**INPUT FOR THIS TASK:**
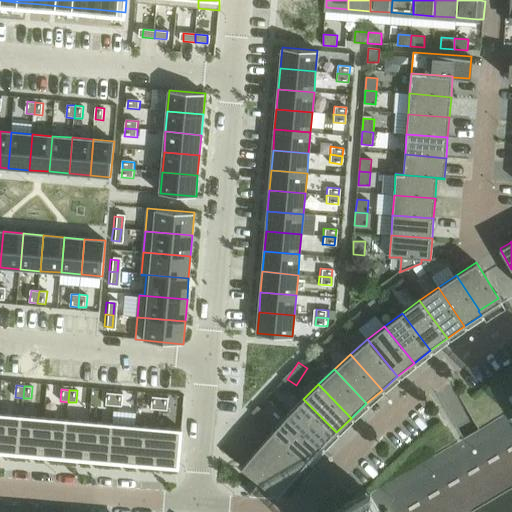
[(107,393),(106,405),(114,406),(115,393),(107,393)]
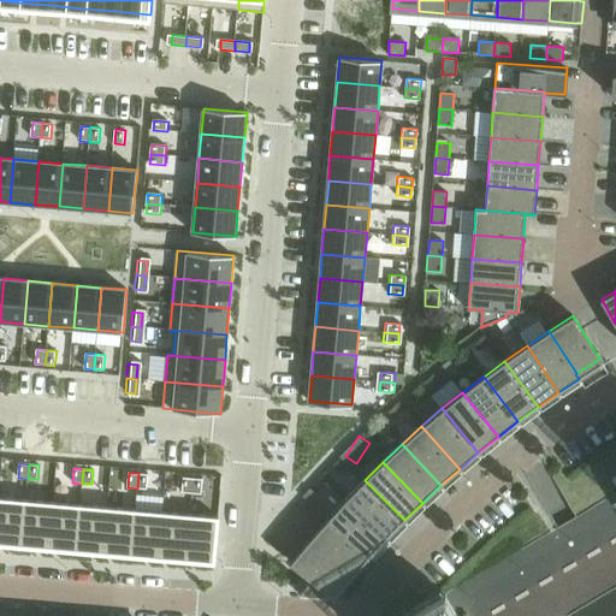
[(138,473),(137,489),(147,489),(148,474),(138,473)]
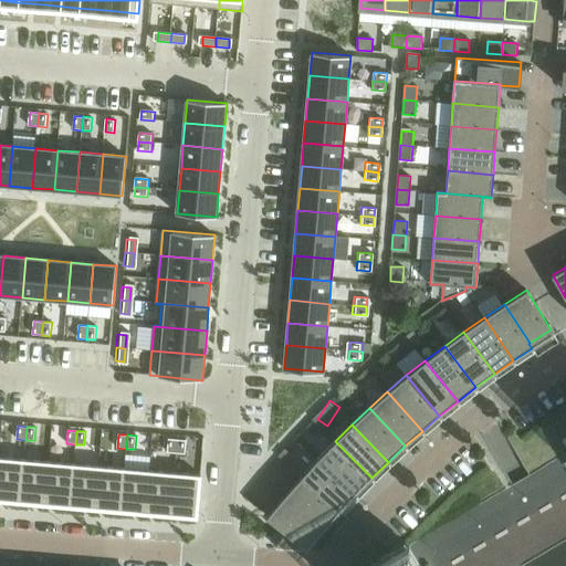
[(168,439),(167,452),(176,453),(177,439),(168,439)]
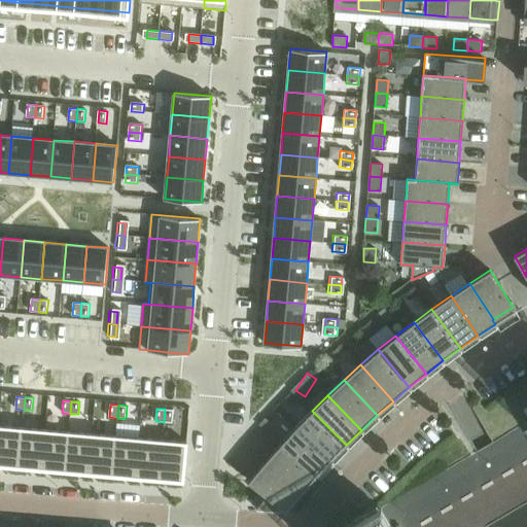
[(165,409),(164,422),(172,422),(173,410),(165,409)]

* * *

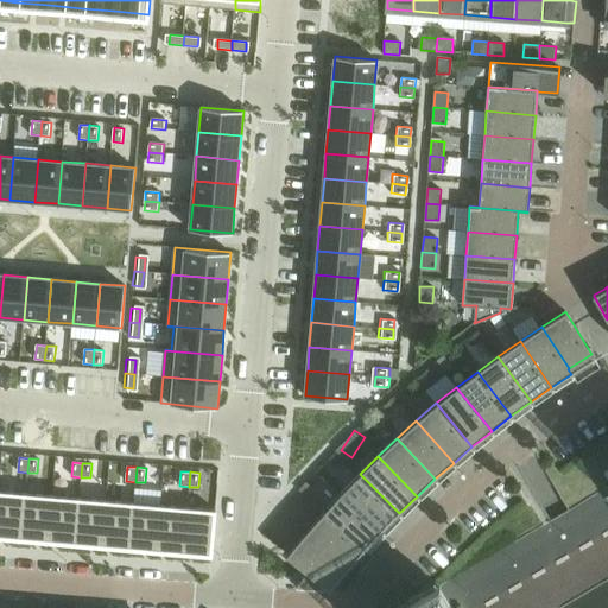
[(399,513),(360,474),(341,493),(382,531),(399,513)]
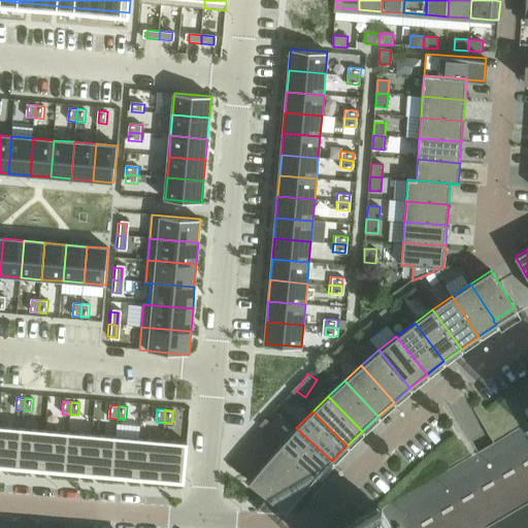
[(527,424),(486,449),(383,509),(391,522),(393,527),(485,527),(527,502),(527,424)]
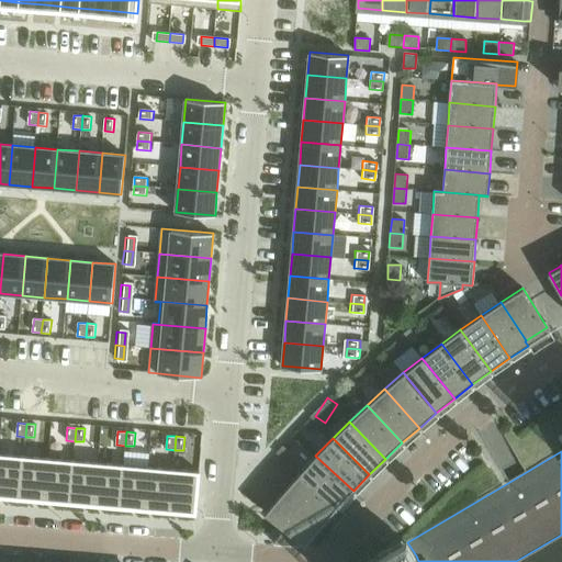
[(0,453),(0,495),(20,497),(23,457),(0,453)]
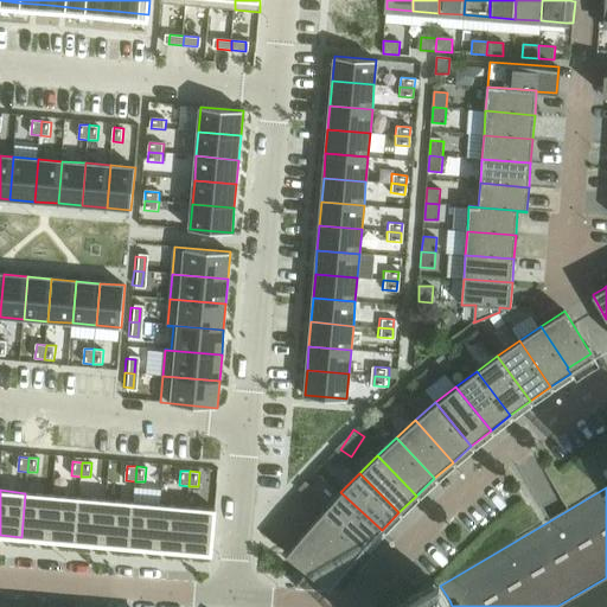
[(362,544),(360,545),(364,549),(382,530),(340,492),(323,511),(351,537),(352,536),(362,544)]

**EXERCISE DETAILS:**
From the listing above, restate verbatim the lines running from the one with "[(107,393),(106,405),(114,406),(115,393),(107,393)]" through the one with "[(165,409),(164,422),(172,422),(173,410),(165,409)]", inclusive, but not the pictures.

**SOLVED PROBLEM:**
[(107,393),(106,405),(114,406),(115,393),(107,393)]
[(138,473),(137,489),(147,489),(148,474),(138,473)]
[(168,439),(167,452),(176,453),(177,439),(168,439)]
[(165,409),(164,422),(172,422),(173,410),(165,409)]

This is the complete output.